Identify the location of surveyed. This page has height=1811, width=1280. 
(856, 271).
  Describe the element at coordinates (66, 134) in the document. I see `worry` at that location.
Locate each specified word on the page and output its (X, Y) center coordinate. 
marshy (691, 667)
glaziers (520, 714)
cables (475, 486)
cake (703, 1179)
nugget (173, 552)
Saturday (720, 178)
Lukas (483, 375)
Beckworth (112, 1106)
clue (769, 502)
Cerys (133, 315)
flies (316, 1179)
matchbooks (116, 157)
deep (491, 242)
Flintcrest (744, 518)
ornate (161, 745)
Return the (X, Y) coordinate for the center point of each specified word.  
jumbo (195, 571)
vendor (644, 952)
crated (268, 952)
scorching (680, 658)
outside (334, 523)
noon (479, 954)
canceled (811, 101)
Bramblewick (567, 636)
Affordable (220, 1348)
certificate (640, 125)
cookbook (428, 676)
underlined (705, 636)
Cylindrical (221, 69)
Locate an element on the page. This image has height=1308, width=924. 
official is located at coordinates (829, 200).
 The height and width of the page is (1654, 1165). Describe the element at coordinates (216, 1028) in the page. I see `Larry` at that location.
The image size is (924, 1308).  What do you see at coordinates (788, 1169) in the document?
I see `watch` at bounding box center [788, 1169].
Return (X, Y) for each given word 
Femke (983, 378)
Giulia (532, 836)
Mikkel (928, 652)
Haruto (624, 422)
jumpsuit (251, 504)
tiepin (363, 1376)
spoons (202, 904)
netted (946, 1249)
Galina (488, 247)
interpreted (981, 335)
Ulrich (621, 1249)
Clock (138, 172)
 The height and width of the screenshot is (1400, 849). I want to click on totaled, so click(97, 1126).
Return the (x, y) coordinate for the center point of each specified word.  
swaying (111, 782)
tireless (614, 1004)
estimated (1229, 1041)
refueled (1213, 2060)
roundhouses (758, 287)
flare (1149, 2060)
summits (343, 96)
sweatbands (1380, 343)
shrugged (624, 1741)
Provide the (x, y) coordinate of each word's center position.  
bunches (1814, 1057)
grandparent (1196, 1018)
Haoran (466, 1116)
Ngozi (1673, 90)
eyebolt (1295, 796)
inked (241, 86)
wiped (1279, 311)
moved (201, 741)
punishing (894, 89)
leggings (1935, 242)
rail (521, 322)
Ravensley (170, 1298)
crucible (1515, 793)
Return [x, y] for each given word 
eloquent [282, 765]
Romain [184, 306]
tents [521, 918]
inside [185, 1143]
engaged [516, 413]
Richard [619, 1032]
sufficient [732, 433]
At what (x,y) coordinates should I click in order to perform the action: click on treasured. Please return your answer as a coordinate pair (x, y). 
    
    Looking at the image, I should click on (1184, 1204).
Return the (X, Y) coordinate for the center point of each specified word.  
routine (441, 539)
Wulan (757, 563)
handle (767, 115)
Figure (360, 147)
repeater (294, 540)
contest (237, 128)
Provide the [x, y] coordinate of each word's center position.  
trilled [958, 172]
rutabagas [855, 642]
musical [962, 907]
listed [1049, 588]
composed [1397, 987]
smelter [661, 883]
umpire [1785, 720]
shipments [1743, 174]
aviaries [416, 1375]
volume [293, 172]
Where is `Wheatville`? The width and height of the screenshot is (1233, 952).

--

(WRITTEN TASK):
Copy these lines verbatim.

(RESULT OF THE EXERCISE):
Identify the location of surveyed. This page has height=1811, width=1280. 
(856, 271).
  Describe the element at coordinates (66, 134) in the document. I see `worry` at that location.
Locate each specified word on the page and output its (X, Y) center coordinate. 
marshy (691, 667)
glaziers (520, 714)
cables (475, 486)
cake (703, 1179)
nugget (173, 552)
Saturday (720, 178)
Lukas (483, 375)
Beckworth (112, 1106)
clue (769, 502)
Cerys (133, 315)
flies (316, 1179)
matchbooks (116, 157)
deep (491, 242)
Flintcrest (744, 518)
ornate (161, 745)
Return the (X, Y) coordinate for the center point of each specified word.  
jumbo (195, 571)
vendor (644, 952)
crated (268, 952)
scorching (680, 658)
outside (334, 523)
noon (479, 954)
canceled (811, 101)
Bramblewick (567, 636)
Affordable (220, 1348)
certificate (640, 125)
cookbook (428, 676)
underlined (705, 636)
Cylindrical (221, 69)
Locate an element on the page. This image has height=1308, width=924. 
official is located at coordinates (829, 200).
 The height and width of the page is (1654, 1165). Describe the element at coordinates (216, 1028) in the page. I see `Larry` at that location.
The image size is (924, 1308).  What do you see at coordinates (788, 1169) in the document?
I see `watch` at bounding box center [788, 1169].
Return (X, Y) for each given word 
Femke (983, 378)
Giulia (532, 836)
Mikkel (928, 652)
Haruto (624, 422)
jumpsuit (251, 504)
tiepin (363, 1376)
spoons (202, 904)
netted (946, 1249)
Galina (488, 247)
interpreted (981, 335)
Ulrich (621, 1249)
Clock (138, 172)
 The height and width of the screenshot is (1400, 849). I want to click on totaled, so click(97, 1126).
Return the (x, y) coordinate for the center point of each specified word.  
swaying (111, 782)
tireless (614, 1004)
estimated (1229, 1041)
refueled (1213, 2060)
roundhouses (758, 287)
flare (1149, 2060)
summits (343, 96)
sweatbands (1380, 343)
shrugged (624, 1741)
Provide the (x, y) coordinate of each word's center position.  
bunches (1814, 1057)
grandparent (1196, 1018)
Haoran (466, 1116)
Ngozi (1673, 90)
eyebolt (1295, 796)
inked (241, 86)
wiped (1279, 311)
moved (201, 741)
punishing (894, 89)
leggings (1935, 242)
rail (521, 322)
Ravensley (170, 1298)
crucible (1515, 793)
Return [x, y] for each given word 
eloquent [282, 765]
Romain [184, 306]
tents [521, 918]
inside [185, 1143]
engaged [516, 413]
Richard [619, 1032]
sufficient [732, 433]
At what (x,y) coordinates should I click in order to perform the action: click on treasured. Please return your answer as a coordinate pair (x, y). 
    
    Looking at the image, I should click on (1184, 1204).
Return the (X, Y) coordinate for the center point of each specified word.  
routine (441, 539)
Wulan (757, 563)
handle (767, 115)
Figure (360, 147)
repeater (294, 540)
contest (237, 128)
Provide the [x, y] coordinate of each word's center position.  
trilled [958, 172]
rutabagas [855, 642]
musical [962, 907]
listed [1049, 588]
composed [1397, 987]
smelter [661, 883]
umpire [1785, 720]
shipments [1743, 174]
aviaries [416, 1375]
volume [293, 172]
Where is `Wheatville`? The width and height of the screenshot is (1233, 952).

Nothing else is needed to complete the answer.